About this task: Copy every line of the data in which the word "bottle" occurs.

┌─ Data records

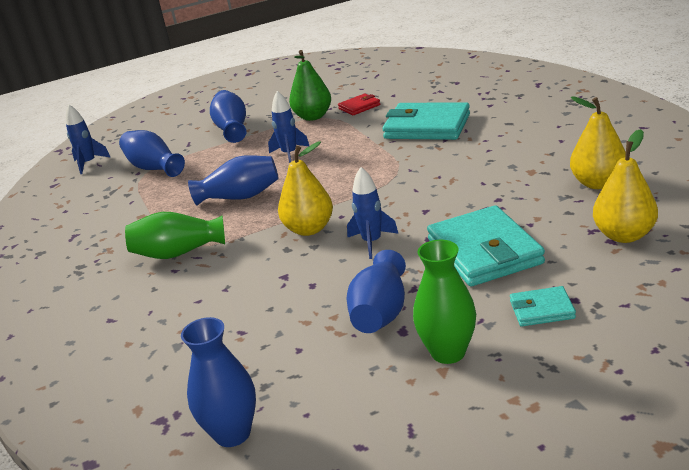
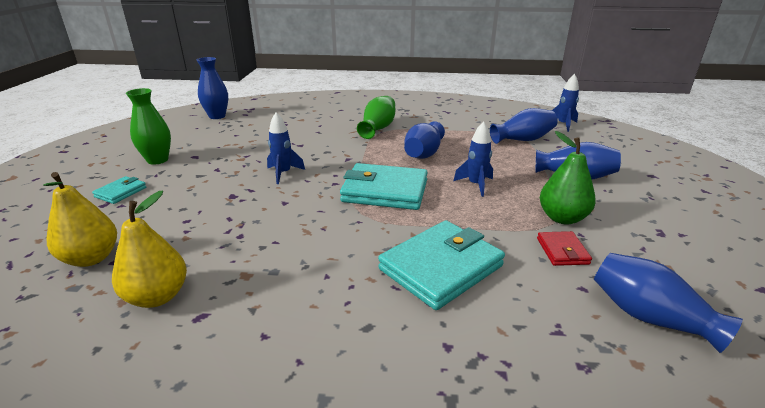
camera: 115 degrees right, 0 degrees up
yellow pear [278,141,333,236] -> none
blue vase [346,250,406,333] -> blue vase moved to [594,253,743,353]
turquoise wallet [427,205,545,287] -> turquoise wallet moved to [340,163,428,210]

└─
┌─ Data records

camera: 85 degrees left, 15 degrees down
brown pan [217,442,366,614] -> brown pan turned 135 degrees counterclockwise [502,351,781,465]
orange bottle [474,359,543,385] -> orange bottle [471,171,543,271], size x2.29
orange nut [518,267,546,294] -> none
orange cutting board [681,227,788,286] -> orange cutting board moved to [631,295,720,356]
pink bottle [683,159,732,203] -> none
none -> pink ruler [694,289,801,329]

└─
┌─ Data records

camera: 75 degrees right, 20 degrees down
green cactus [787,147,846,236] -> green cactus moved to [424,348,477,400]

└─

Reply to the exercise:
orange bottle [474,359,543,385] -> orange bottle [471,171,543,271], size x2.29
pink bottle [683,159,732,203] -> none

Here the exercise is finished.